Segment Start: Available data
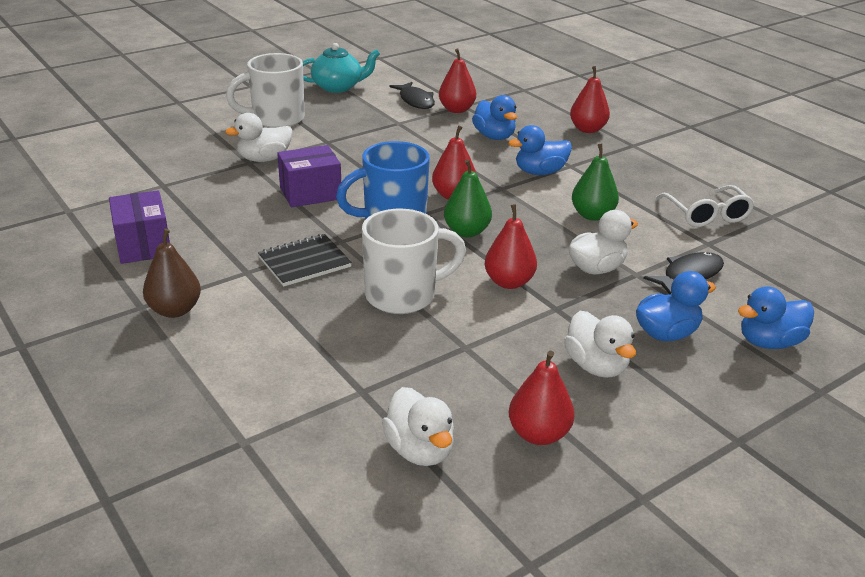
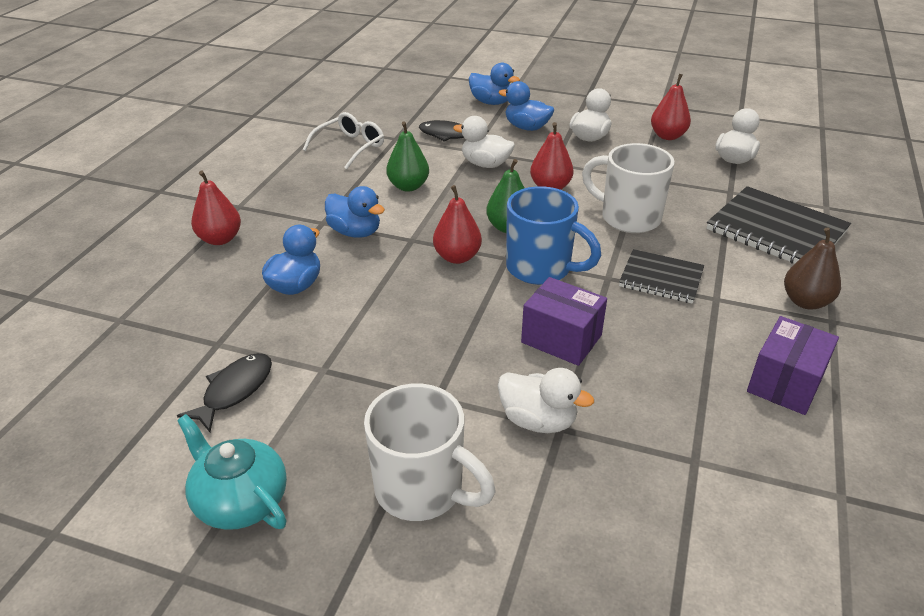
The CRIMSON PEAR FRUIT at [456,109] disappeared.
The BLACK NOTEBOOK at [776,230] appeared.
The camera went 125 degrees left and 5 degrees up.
Segment End: Available data
● What the task requires: Your answer should be the line with "The BLACK NOTEBOOK at [776,230] appeared." and all lines after it in the listing above, repeated exactly. No other lines belong.

● Result:
The BLACK NOTEBOOK at [776,230] appeared.
The camera went 125 degrees left and 5 degrees up.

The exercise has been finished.